--- START ---

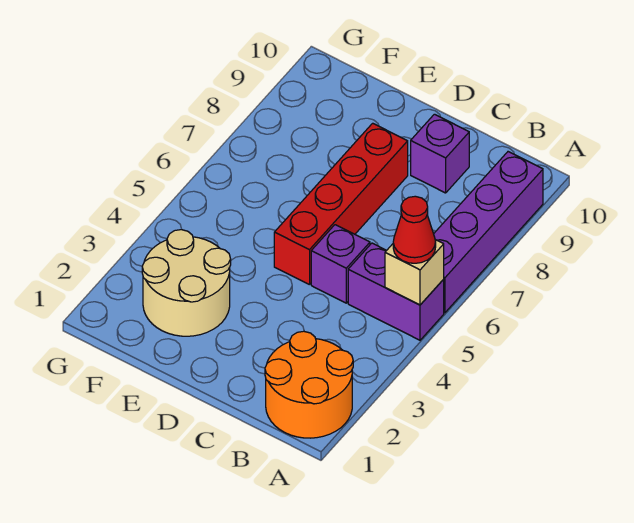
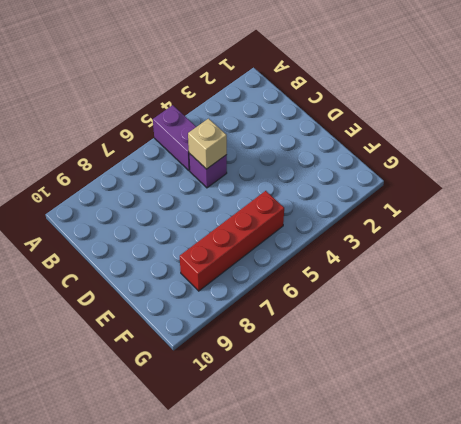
tan brick C5 level 2 -> tan brick A5 level 2
red brick F5:F8 level 1 -> red brick D5:D8 level 1
none -> orange round brick A1:B2 level 1
none -> purple brick A6:A9 level 1

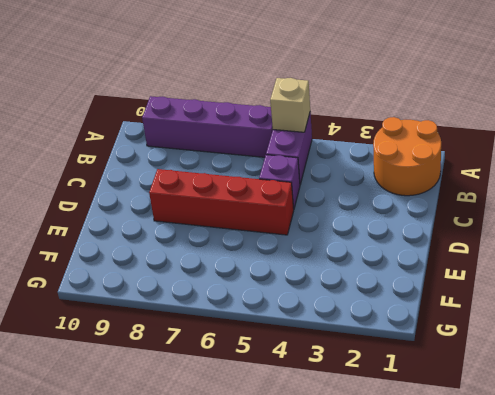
none -> purple brick C9 level 1
none -> tan round brick E2:F3 level 1

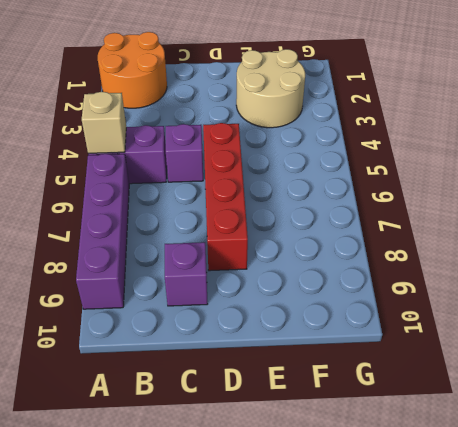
none -> red cone A5 level 3

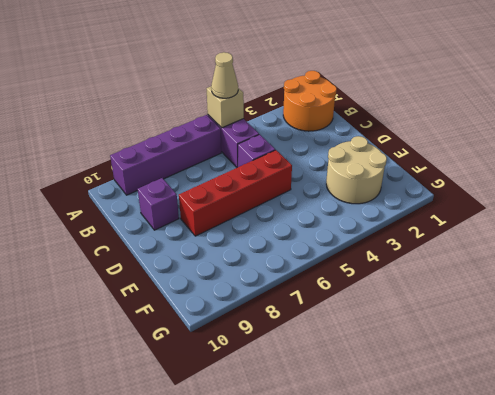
tan cone A5 level 3 -> red cone A5 level 3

--- END ---

Everything in the data except the pictures must be retyped exactly.

tan brick C5 level 2 -> tan brick A5 level 2
red brick F5:F8 level 1 -> red brick D5:D8 level 1
none -> orange round brick A1:B2 level 1
none -> purple brick A6:A9 level 1

none -> purple brick C9 level 1
none -> tan round brick E2:F3 level 1

none -> red cone A5 level 3

tan cone A5 level 3 -> red cone A5 level 3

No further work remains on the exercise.